- _INFORMATION PROVIDED_:
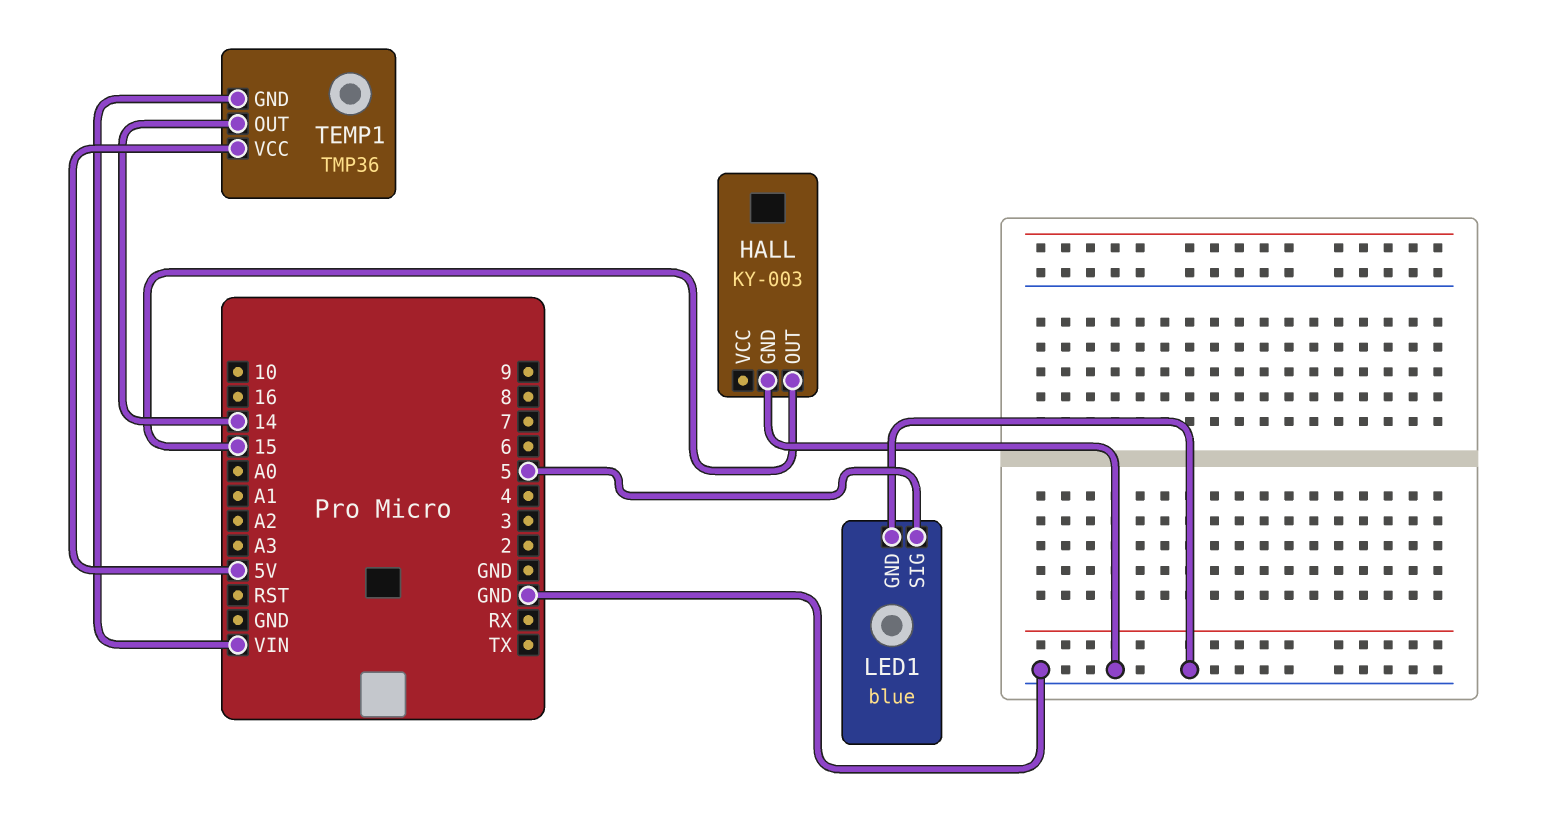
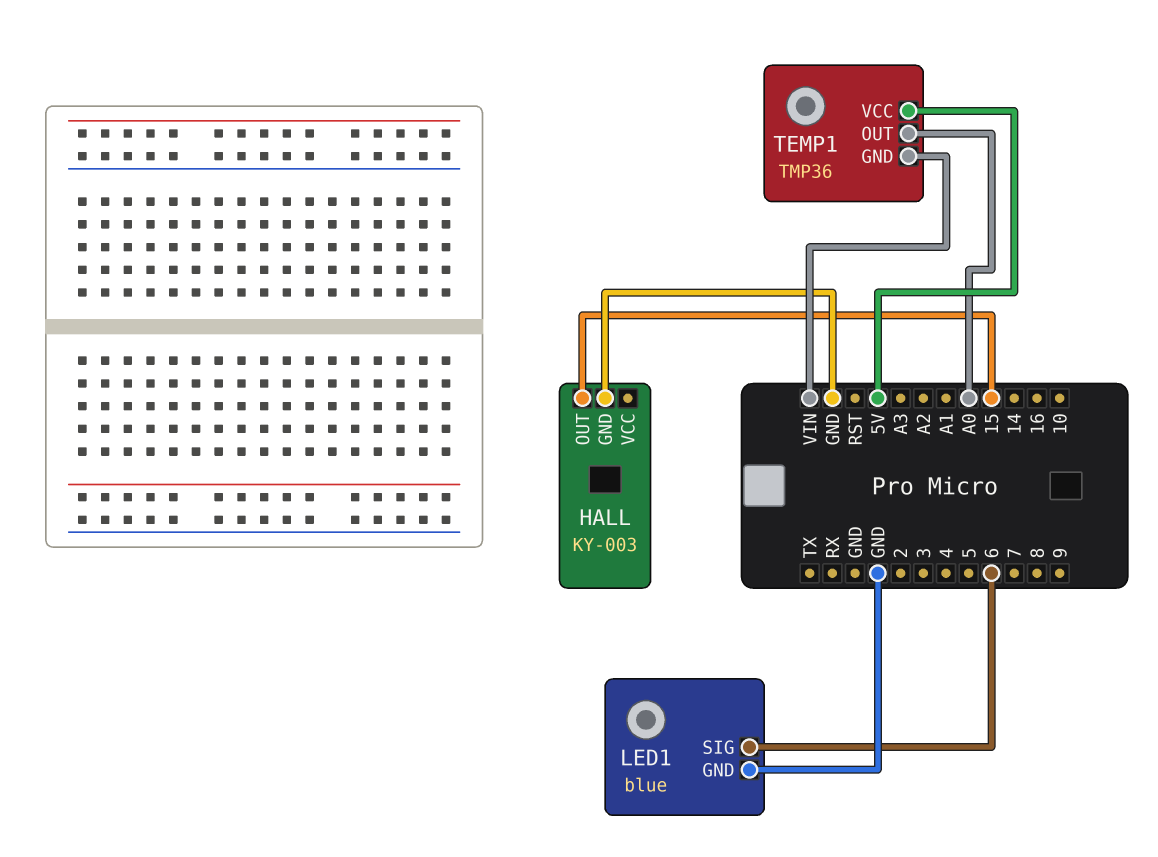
LED1 pin SIG: 5 -> 6
TEMP1 pin OUT: 14 -> A0

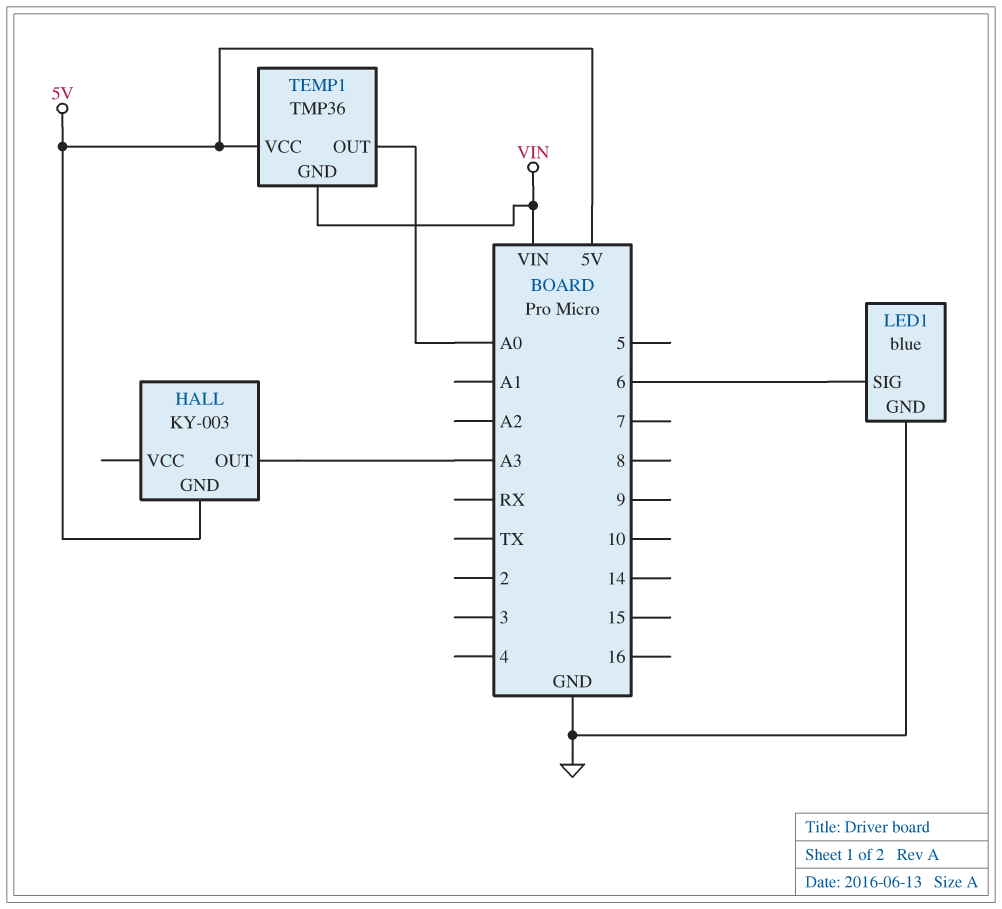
HALL pin GND: GND -> 5V
HALL pin OUT: 15 -> A3

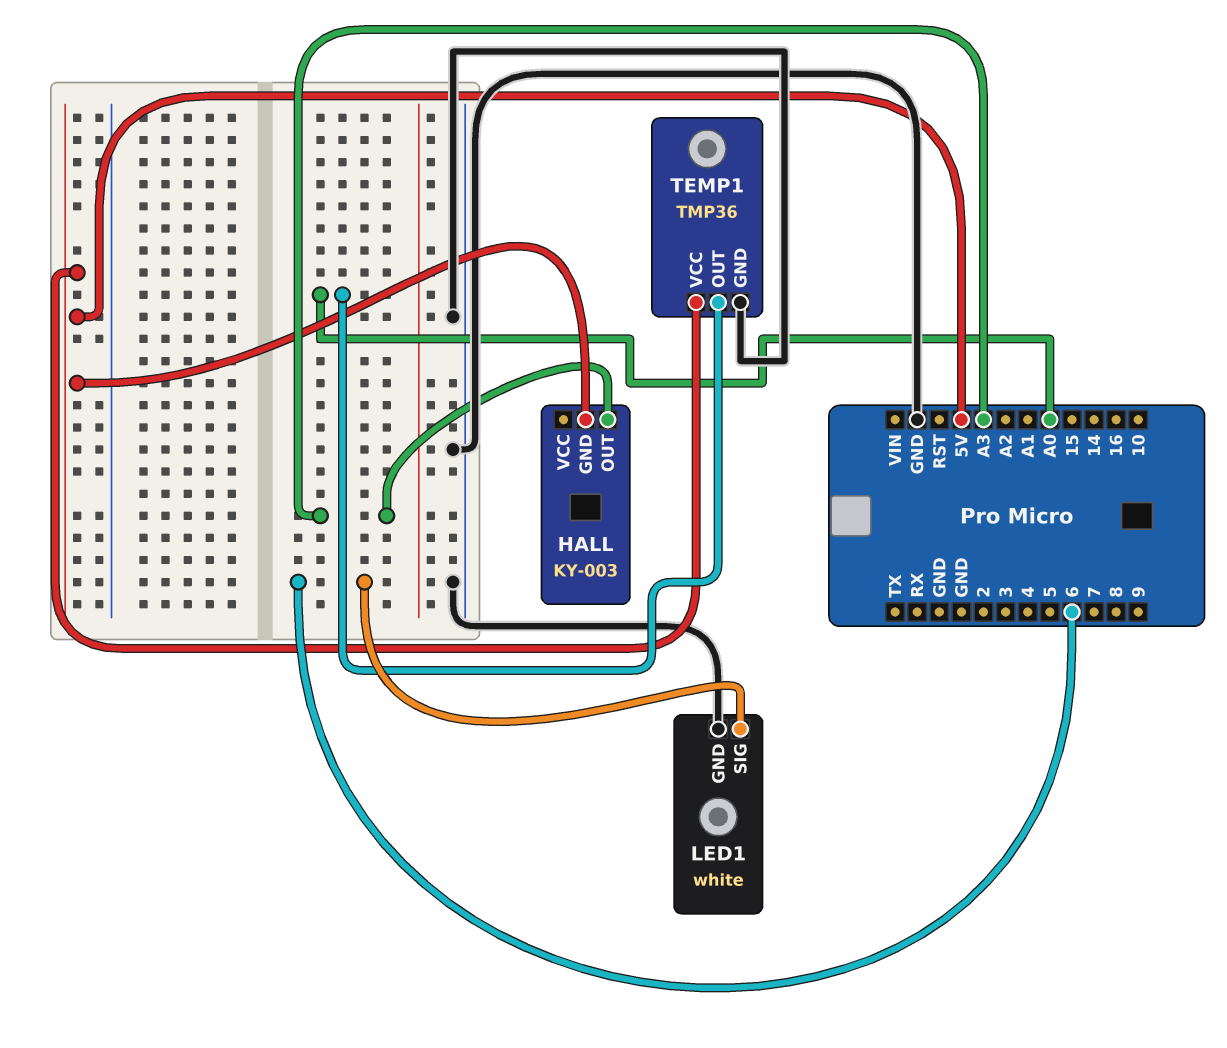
LED1: blue -> white
TEMP1 pin GND: VIN -> GND

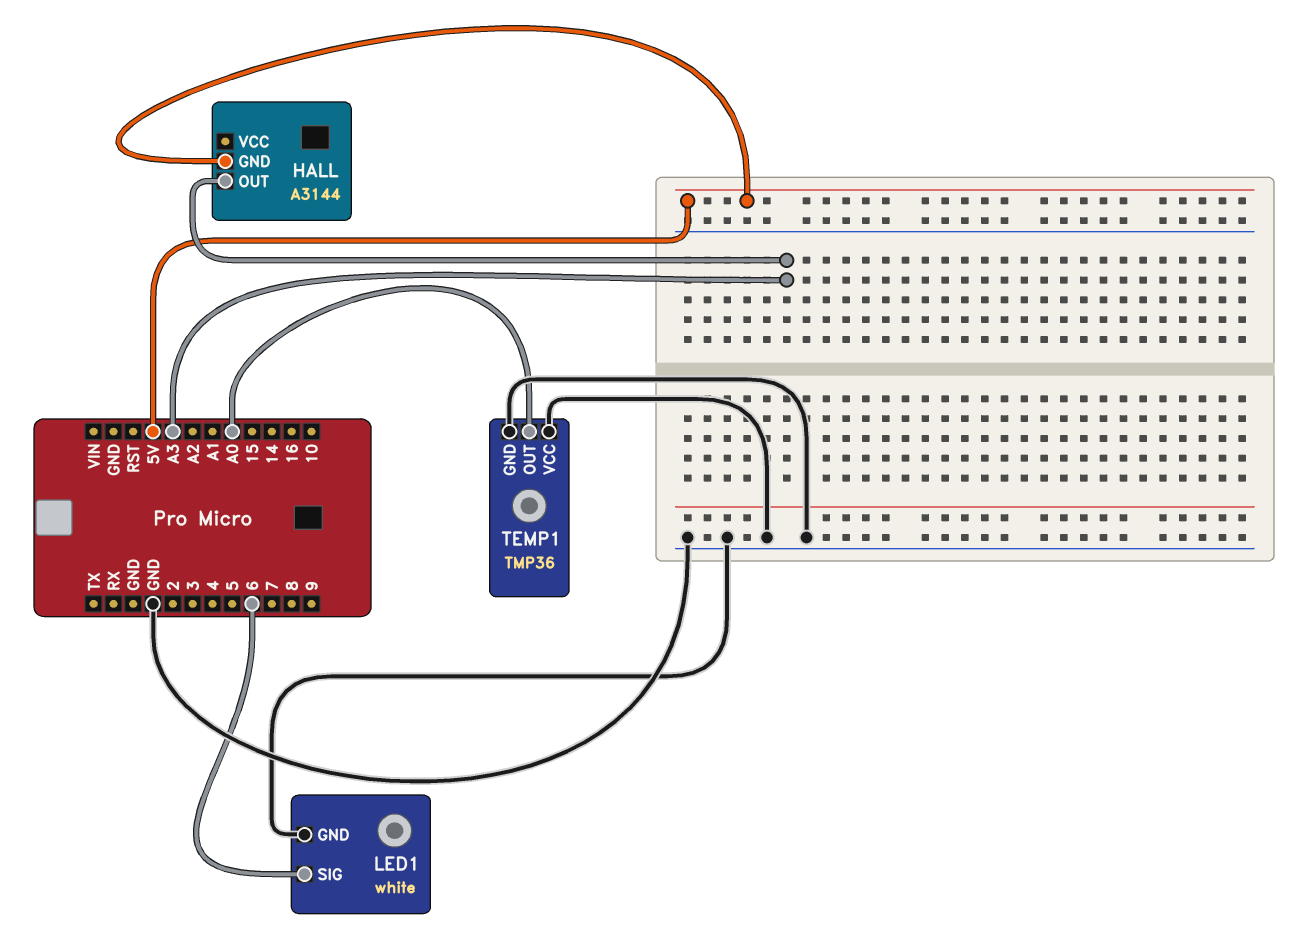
HALL: KY-003 -> A3144
TEMP1 pin VCC: 5V -> GND

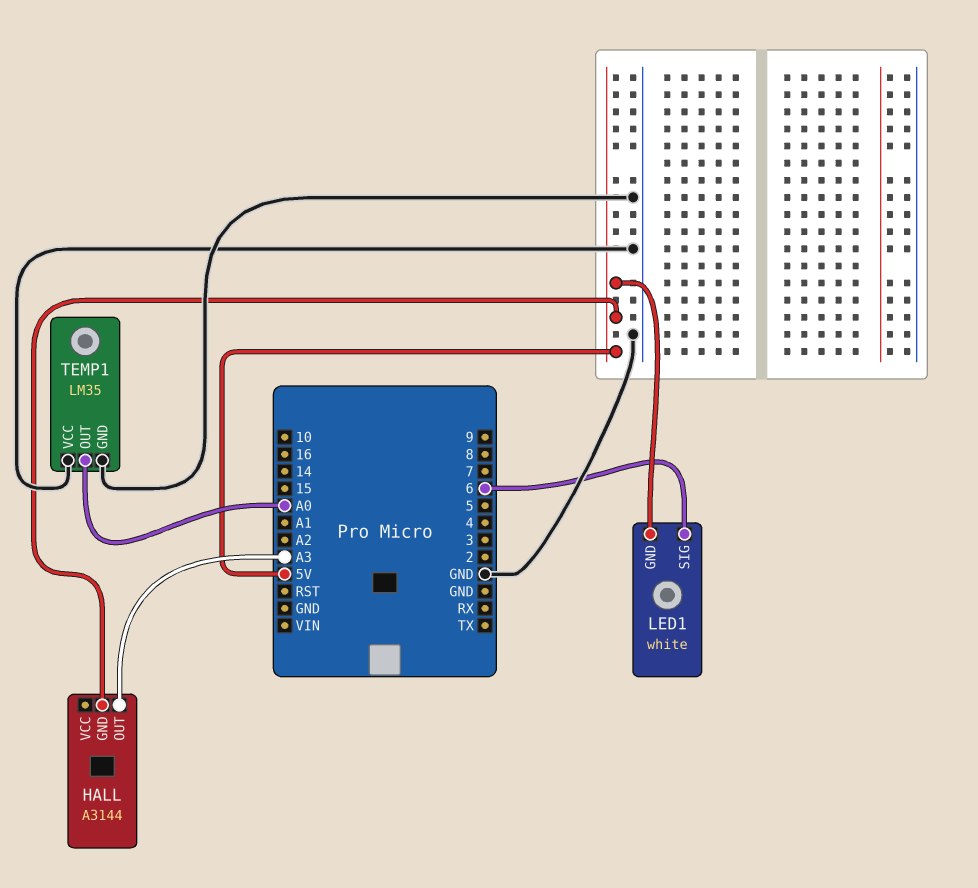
LED1 pin GND: GND -> 5V
TEMP1: TMP36 -> LM35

- _REQUIREMENT_: Find how many lines in the material above contain "HALL", and answer with that number only.

- _EXERCISE RESPONSE_: 3